Provided information |

————

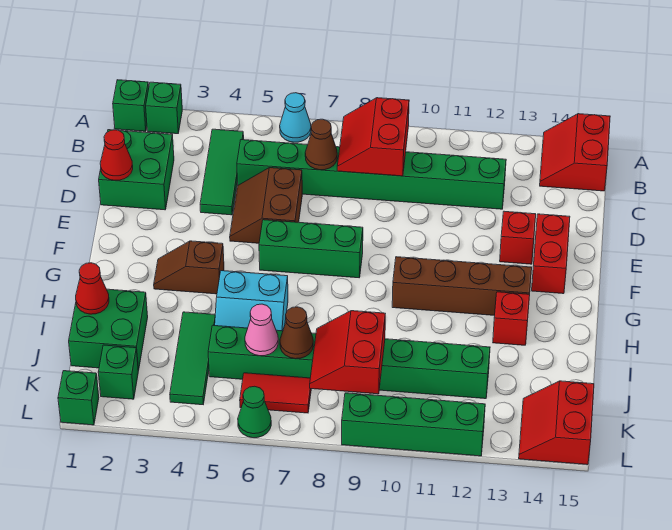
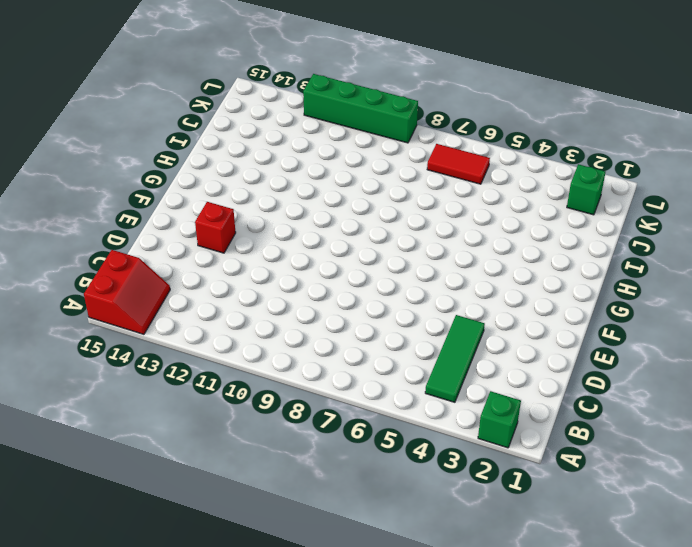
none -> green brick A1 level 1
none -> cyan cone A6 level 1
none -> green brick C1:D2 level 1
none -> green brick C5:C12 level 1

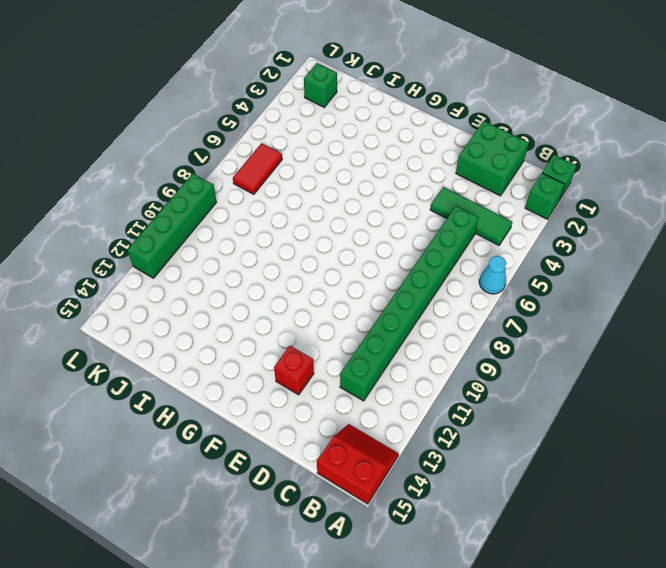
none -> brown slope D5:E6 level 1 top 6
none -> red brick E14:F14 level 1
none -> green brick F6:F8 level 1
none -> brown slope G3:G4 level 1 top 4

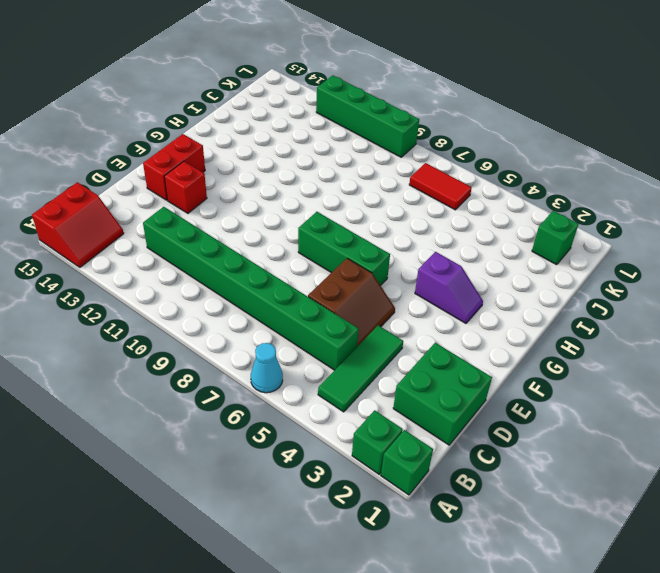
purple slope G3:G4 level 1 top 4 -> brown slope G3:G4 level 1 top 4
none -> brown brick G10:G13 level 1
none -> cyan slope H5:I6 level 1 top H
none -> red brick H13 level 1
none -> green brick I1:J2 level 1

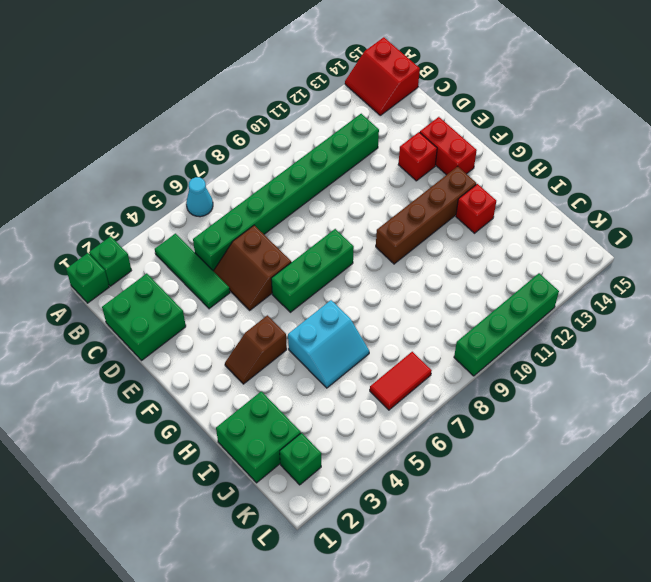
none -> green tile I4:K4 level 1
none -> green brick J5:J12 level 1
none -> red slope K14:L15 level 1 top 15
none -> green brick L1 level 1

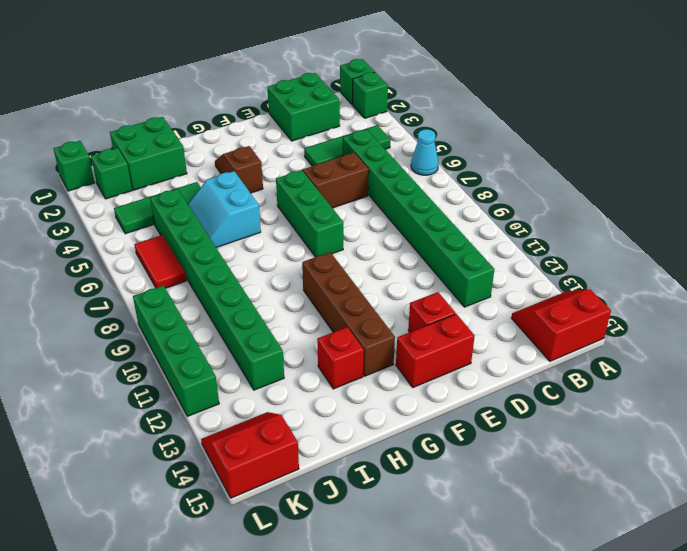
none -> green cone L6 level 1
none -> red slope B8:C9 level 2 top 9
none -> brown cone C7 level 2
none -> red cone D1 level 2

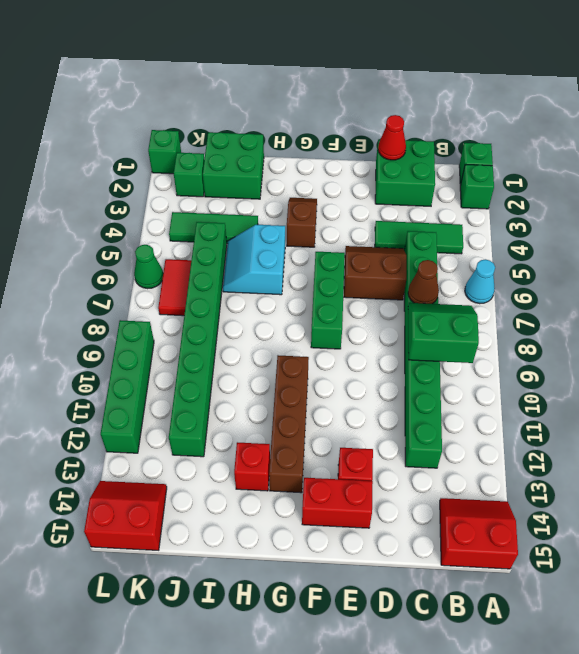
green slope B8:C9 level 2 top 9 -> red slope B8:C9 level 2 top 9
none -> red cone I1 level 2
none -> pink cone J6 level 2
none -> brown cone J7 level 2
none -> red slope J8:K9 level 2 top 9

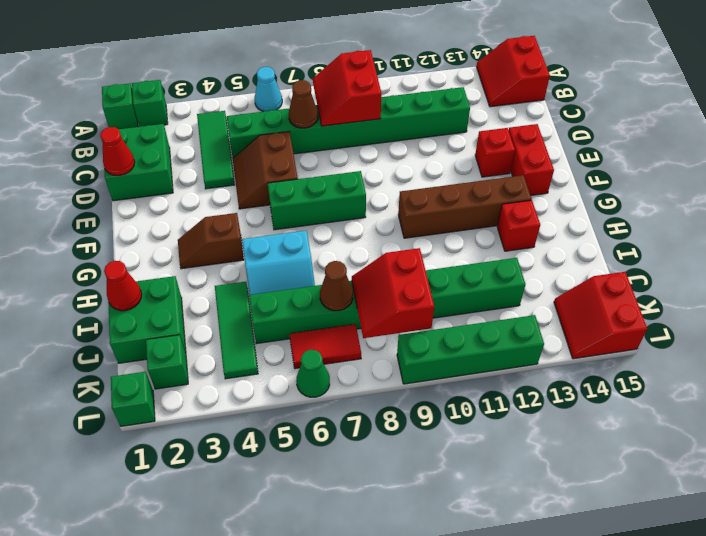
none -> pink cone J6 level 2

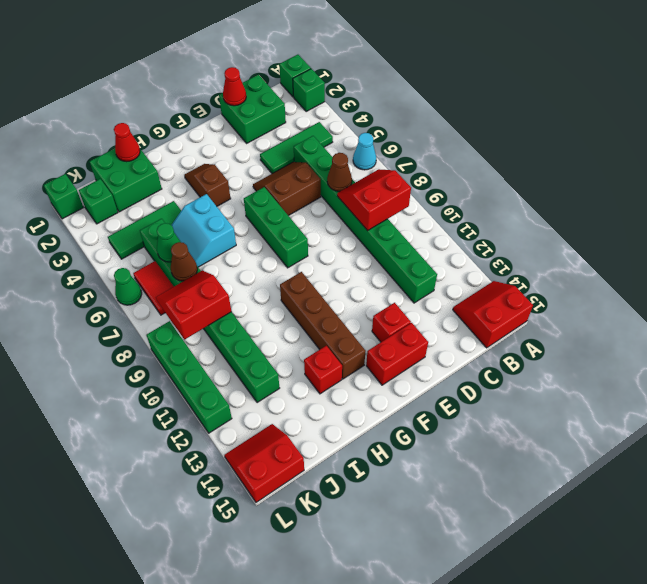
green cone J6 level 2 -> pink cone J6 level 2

————

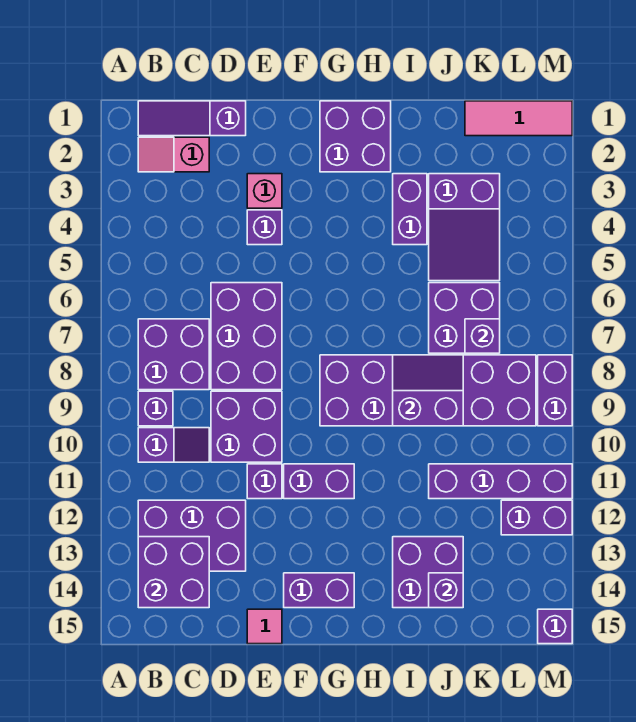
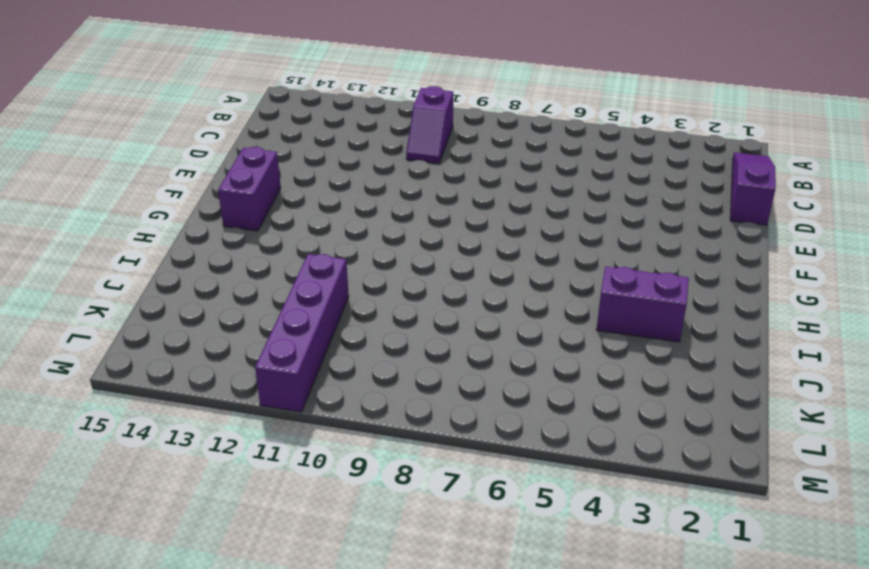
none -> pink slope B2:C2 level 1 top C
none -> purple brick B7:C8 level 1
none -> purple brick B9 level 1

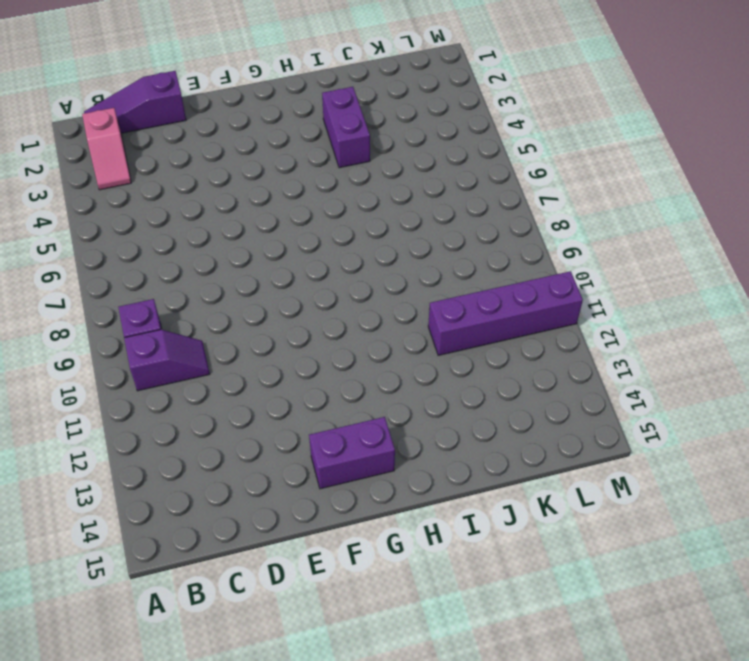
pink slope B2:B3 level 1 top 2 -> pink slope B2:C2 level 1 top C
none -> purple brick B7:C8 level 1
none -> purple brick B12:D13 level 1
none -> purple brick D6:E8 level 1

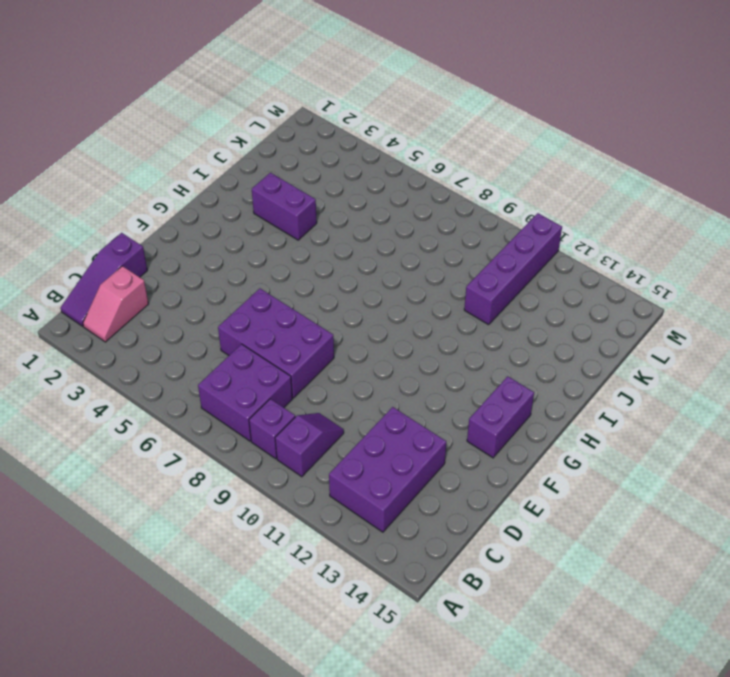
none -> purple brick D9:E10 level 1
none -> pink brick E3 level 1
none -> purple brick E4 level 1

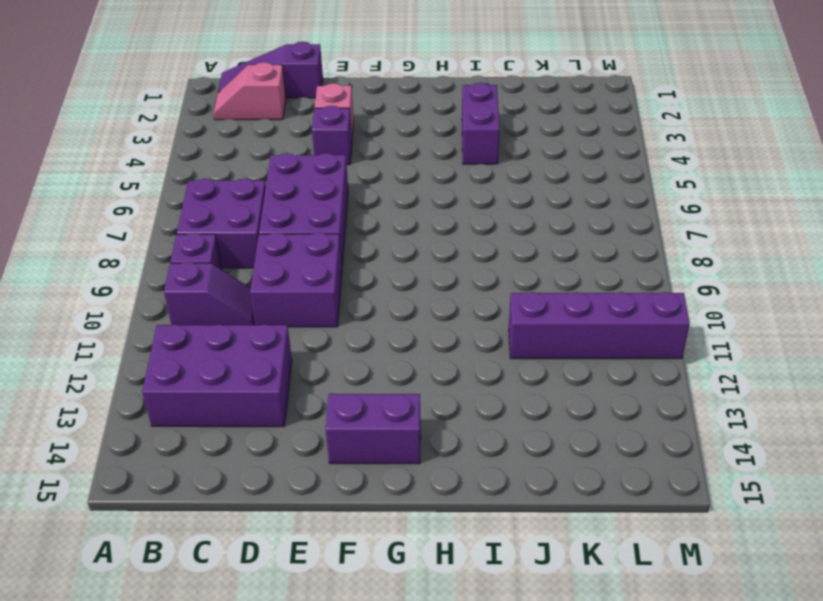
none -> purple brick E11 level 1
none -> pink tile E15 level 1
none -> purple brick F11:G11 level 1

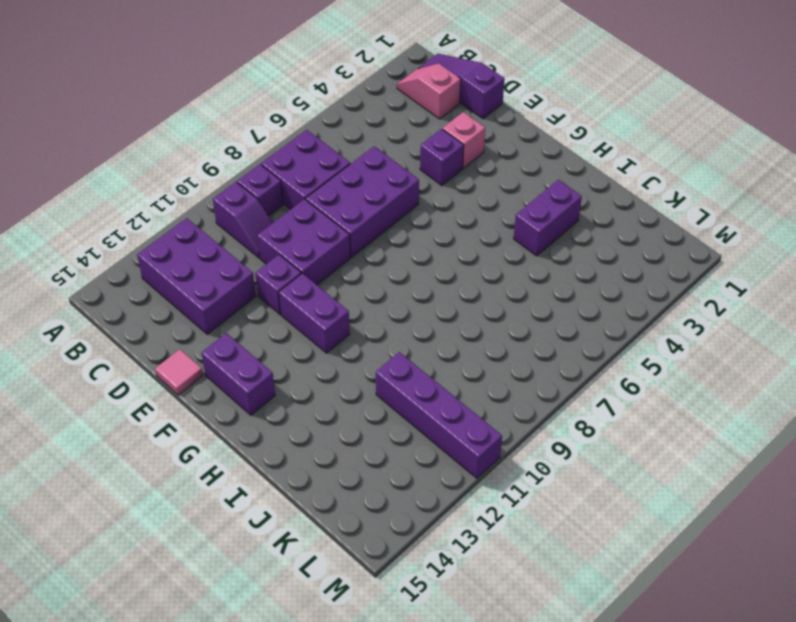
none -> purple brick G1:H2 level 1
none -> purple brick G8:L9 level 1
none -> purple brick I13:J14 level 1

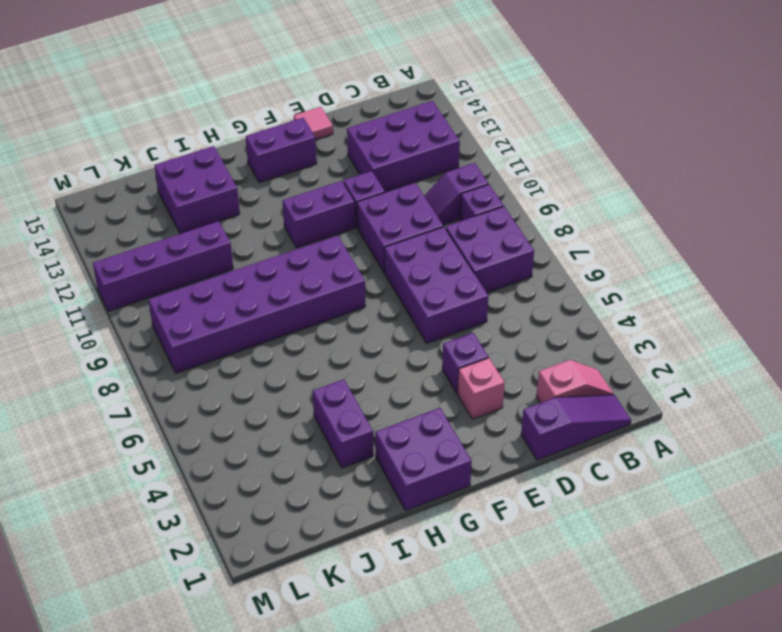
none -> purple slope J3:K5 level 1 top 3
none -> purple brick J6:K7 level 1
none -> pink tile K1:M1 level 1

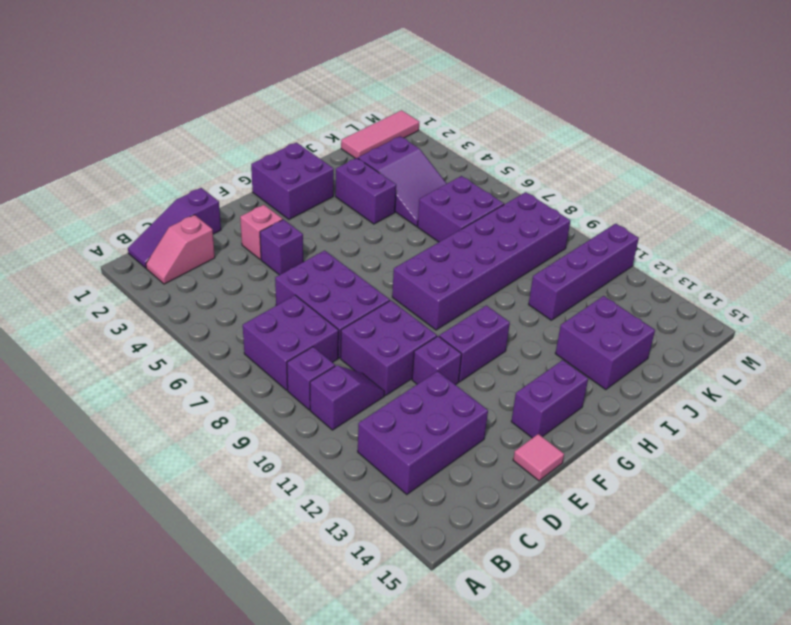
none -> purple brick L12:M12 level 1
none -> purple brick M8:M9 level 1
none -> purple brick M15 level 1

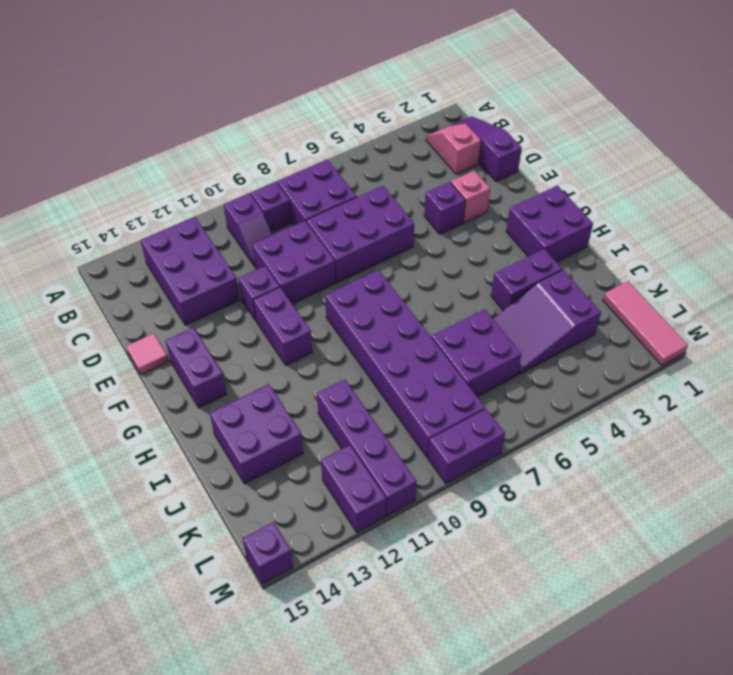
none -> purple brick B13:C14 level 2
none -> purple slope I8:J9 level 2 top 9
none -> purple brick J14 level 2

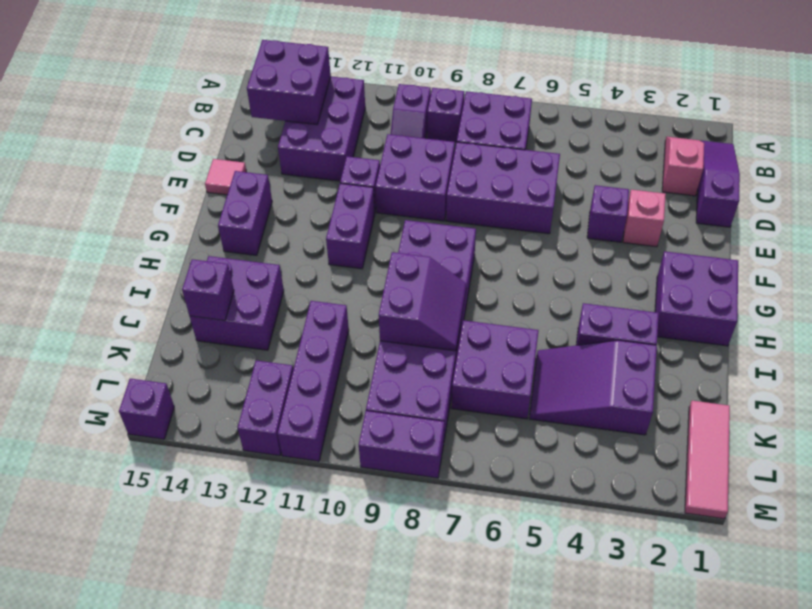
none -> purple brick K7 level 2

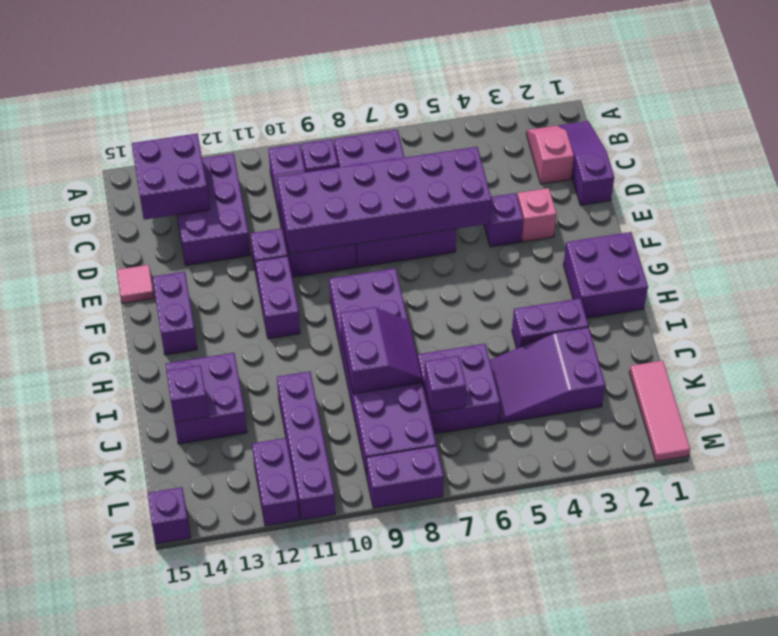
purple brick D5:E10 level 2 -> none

————

Task goal | Which part of the entries opens with the line containing "green slope B8:C9" and closes with the line containing "green cone J6 level 2 -> pink cone J6 level 2"? Output that part exactly, ends included, pictures excluded.

Exercise response |
green slope B8:C9 level 2 top 9 -> red slope B8:C9 level 2 top 9
none -> red cone I1 level 2
none -> pink cone J6 level 2
none -> brown cone J7 level 2
none -> red slope J8:K9 level 2 top 9

none -> pink cone J6 level 2

green cone J6 level 2 -> pink cone J6 level 2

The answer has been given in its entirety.